** To do **
Nothing but the lines below from the first through the one with "RT201: 47k (GND, W18) -> 47k (GND, VA)" should appear, printed exactly; please leave pictures out.

** Exercise data **
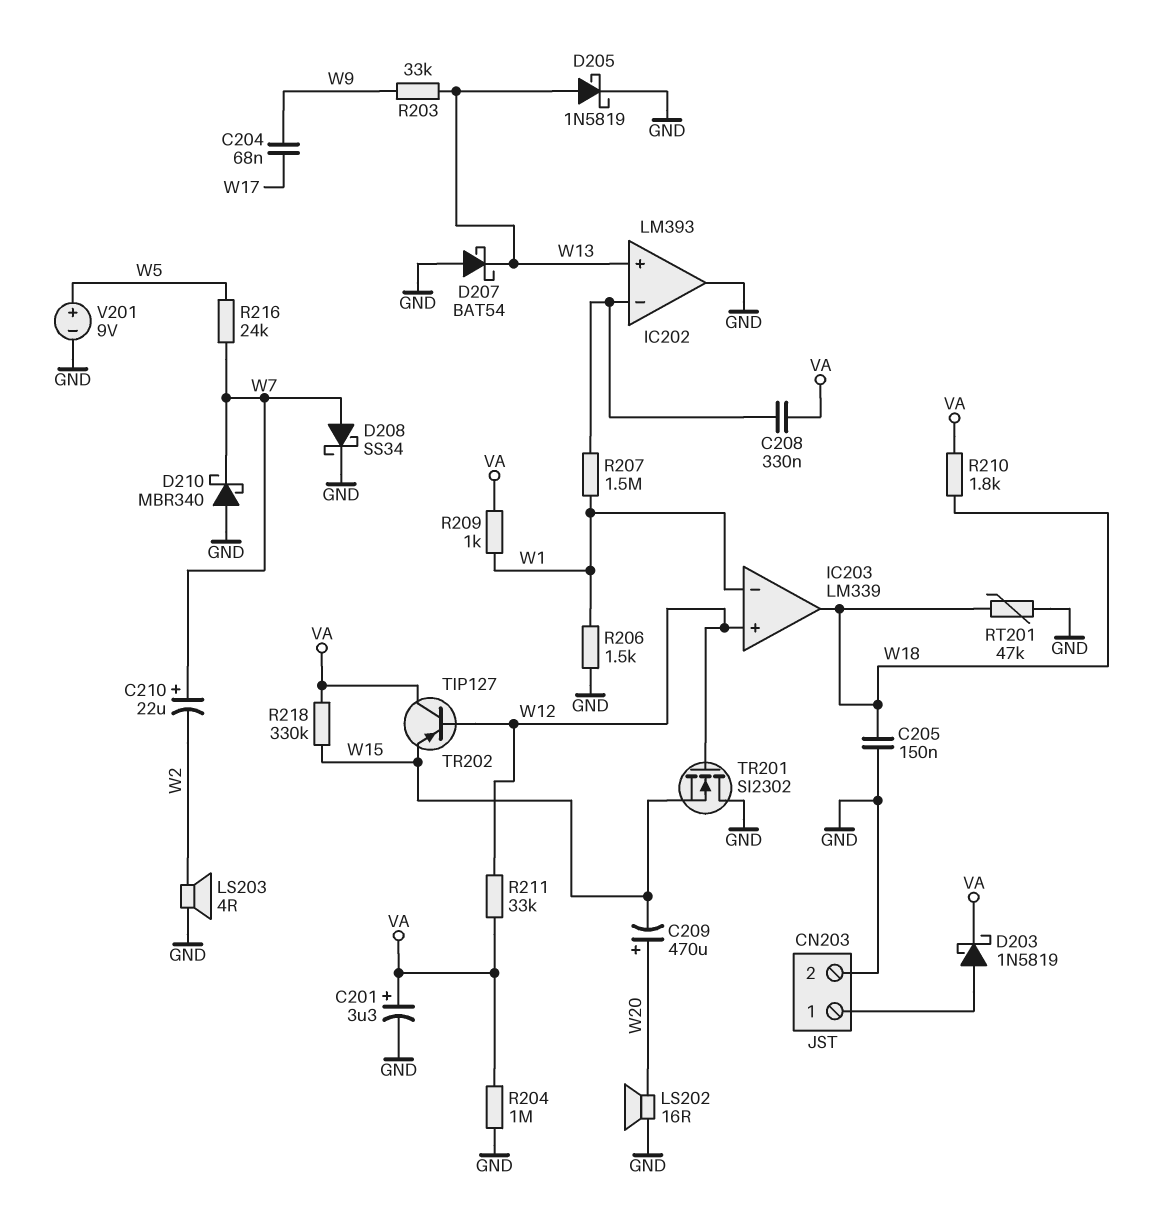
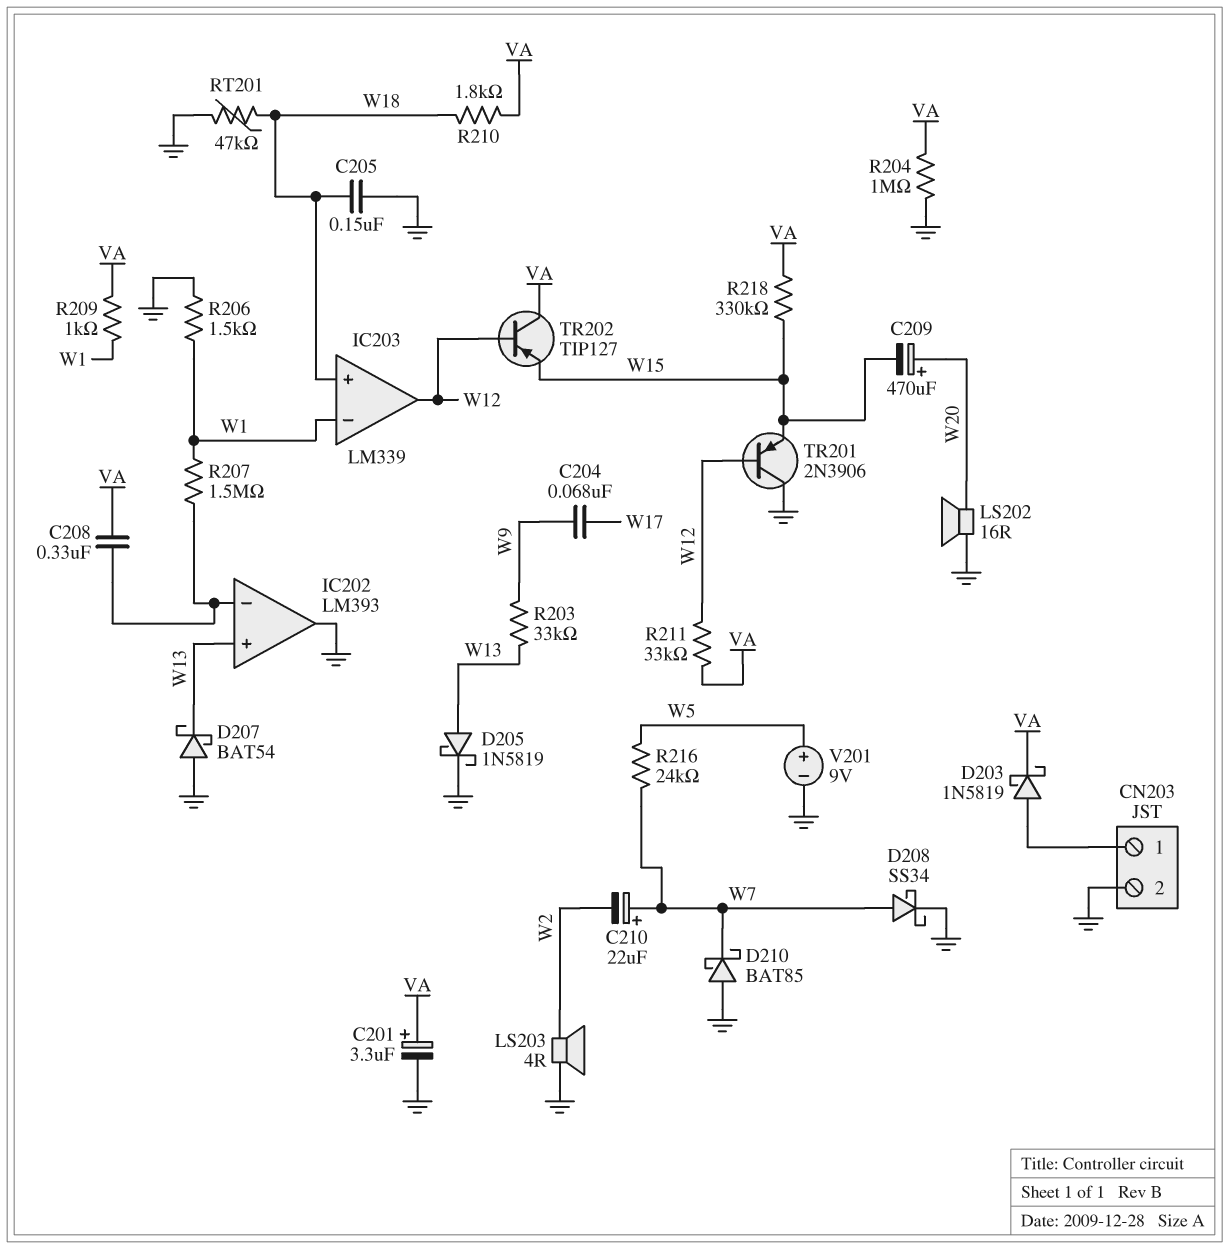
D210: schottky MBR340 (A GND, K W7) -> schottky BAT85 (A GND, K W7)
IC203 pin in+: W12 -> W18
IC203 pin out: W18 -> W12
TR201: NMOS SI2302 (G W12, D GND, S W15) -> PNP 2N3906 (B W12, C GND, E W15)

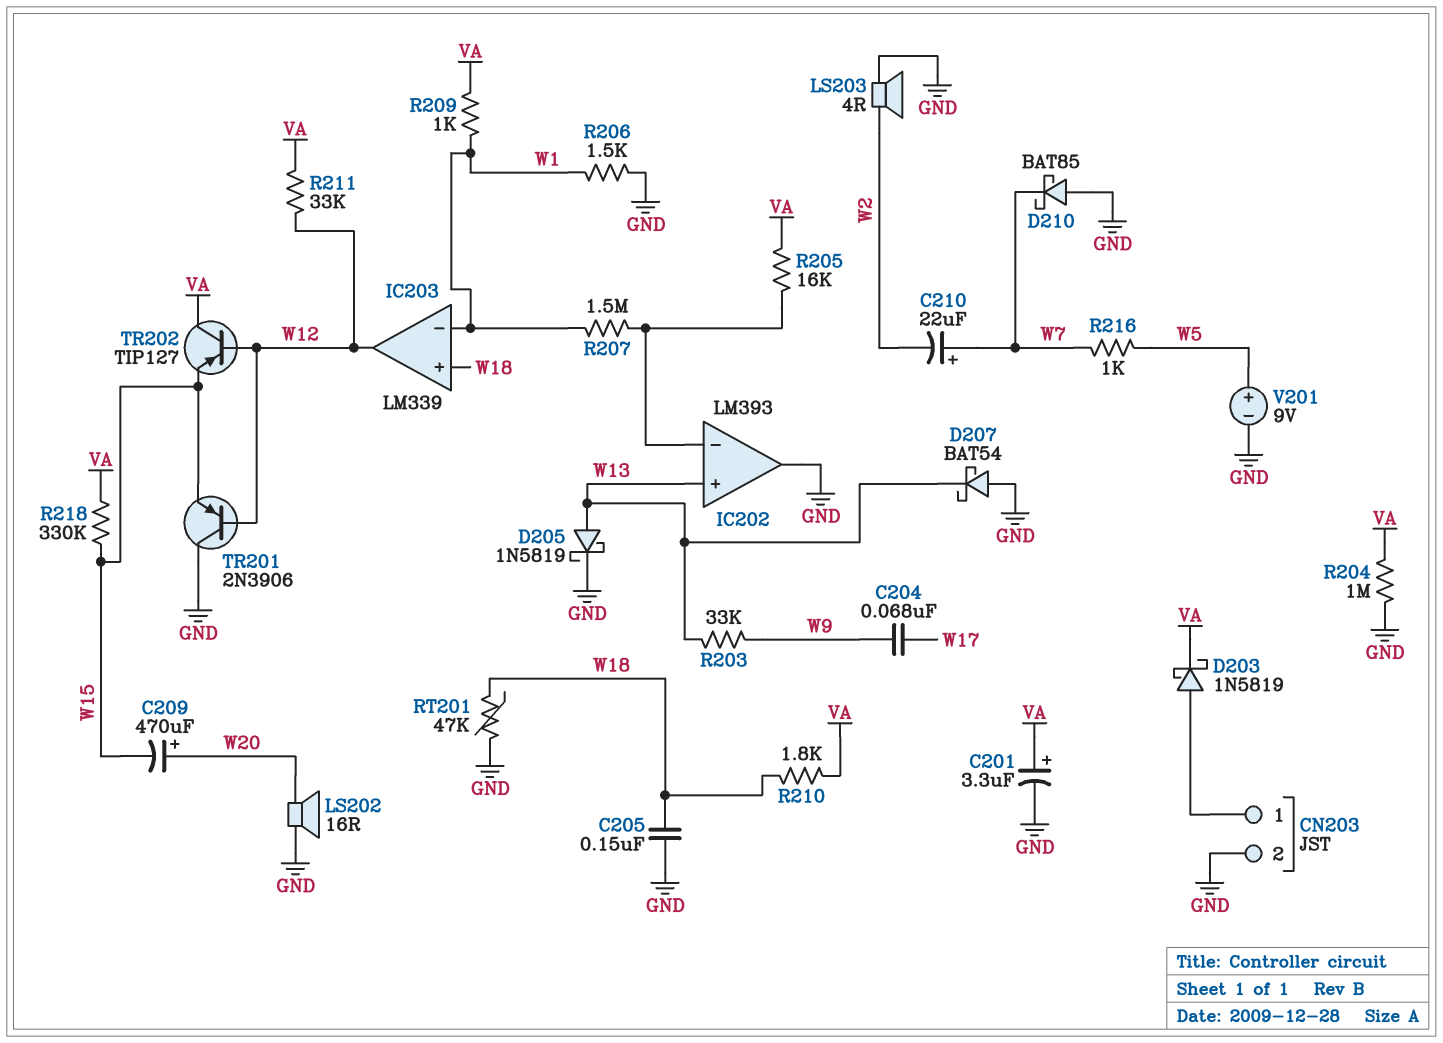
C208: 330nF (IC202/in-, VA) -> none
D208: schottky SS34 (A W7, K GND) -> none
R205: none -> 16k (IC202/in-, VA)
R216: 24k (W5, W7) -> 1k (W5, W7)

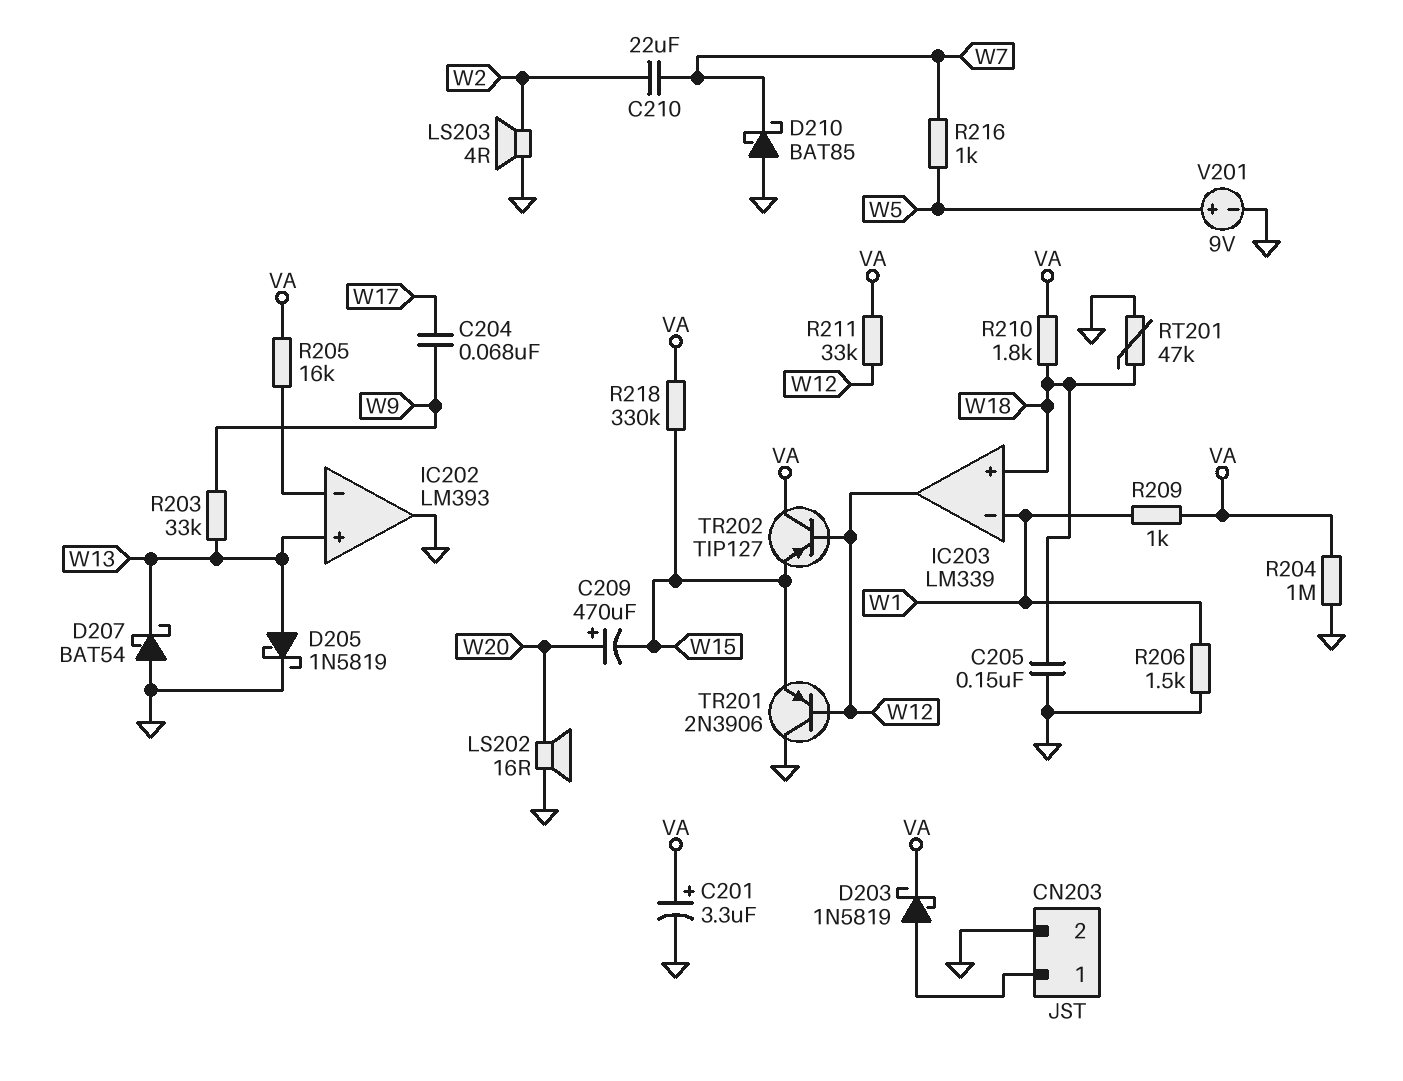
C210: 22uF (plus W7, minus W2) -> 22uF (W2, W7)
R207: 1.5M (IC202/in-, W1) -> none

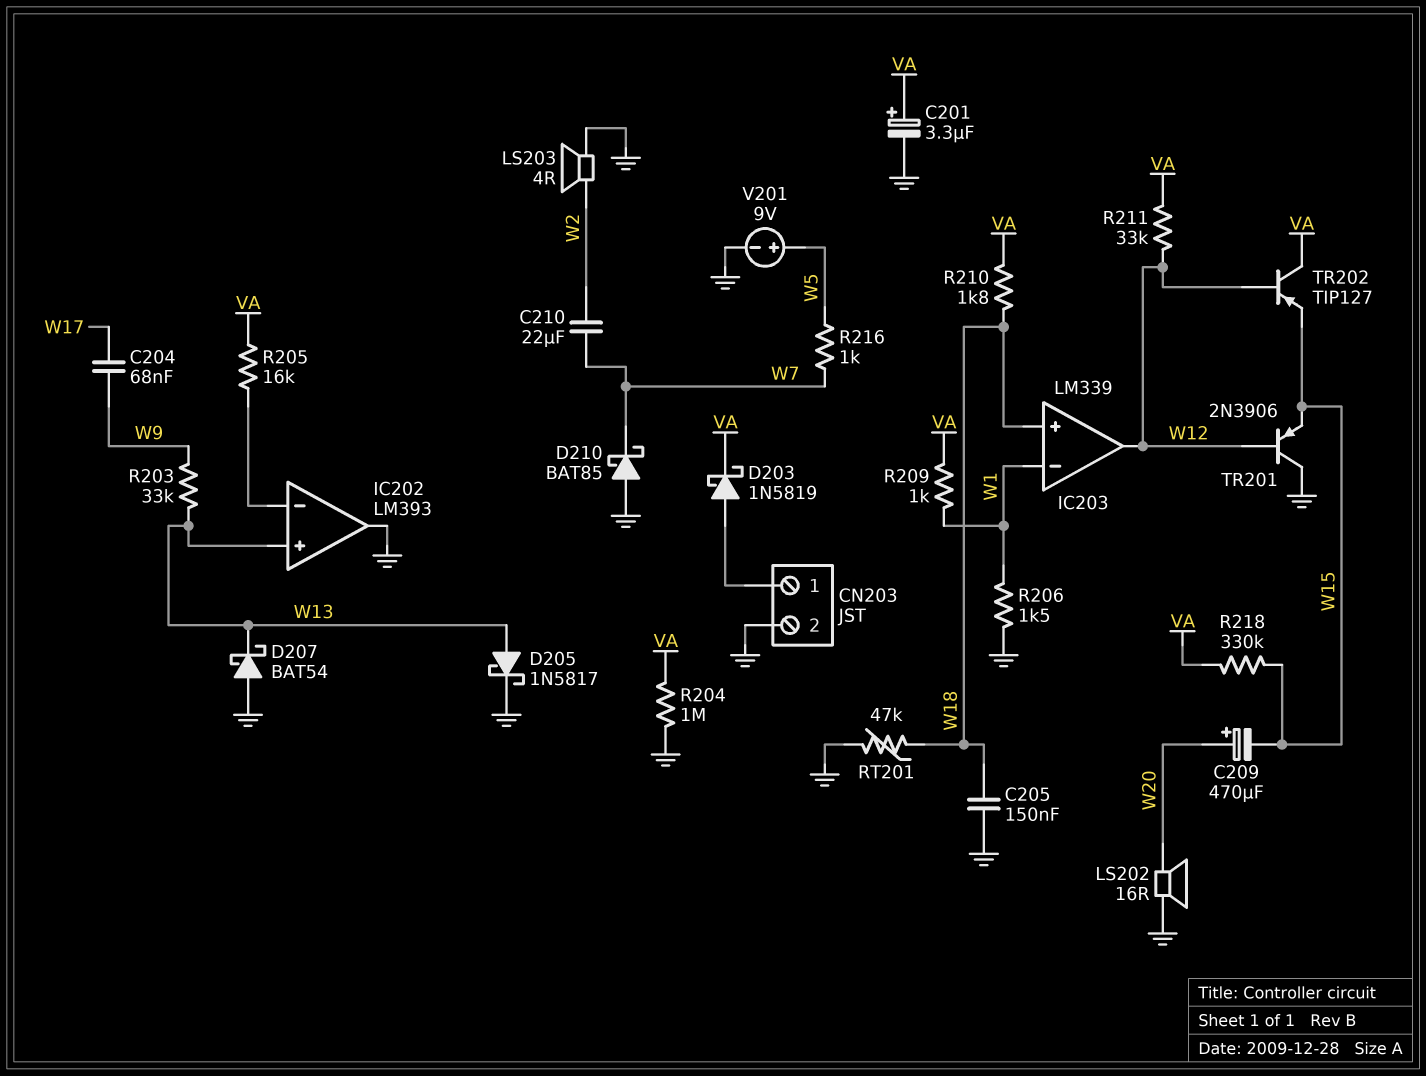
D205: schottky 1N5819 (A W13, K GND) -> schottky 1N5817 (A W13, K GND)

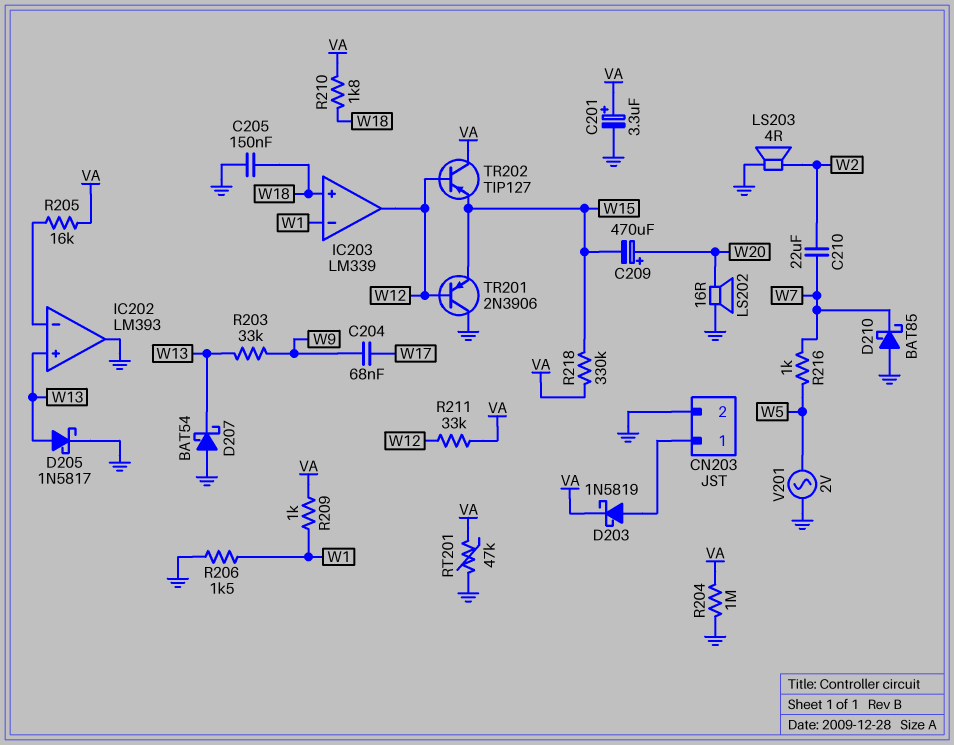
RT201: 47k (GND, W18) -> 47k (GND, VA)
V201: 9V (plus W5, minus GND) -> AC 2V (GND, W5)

** Task response **
D210: schottky MBR340 (A GND, K W7) -> schottky BAT85 (A GND, K W7)
IC203 pin in+: W12 -> W18
IC203 pin out: W18 -> W12
TR201: NMOS SI2302 (G W12, D GND, S W15) -> PNP 2N3906 (B W12, C GND, E W15)

C208: 330nF (IC202/in-, VA) -> none
D208: schottky SS34 (A W7, K GND) -> none
R205: none -> 16k (IC202/in-, VA)
R216: 24k (W5, W7) -> 1k (W5, W7)

C210: 22uF (plus W7, minus W2) -> 22uF (W2, W7)
R207: 1.5M (IC202/in-, W1) -> none

D205: schottky 1N5819 (A W13, K GND) -> schottky 1N5817 (A W13, K GND)

RT201: 47k (GND, W18) -> 47k (GND, VA)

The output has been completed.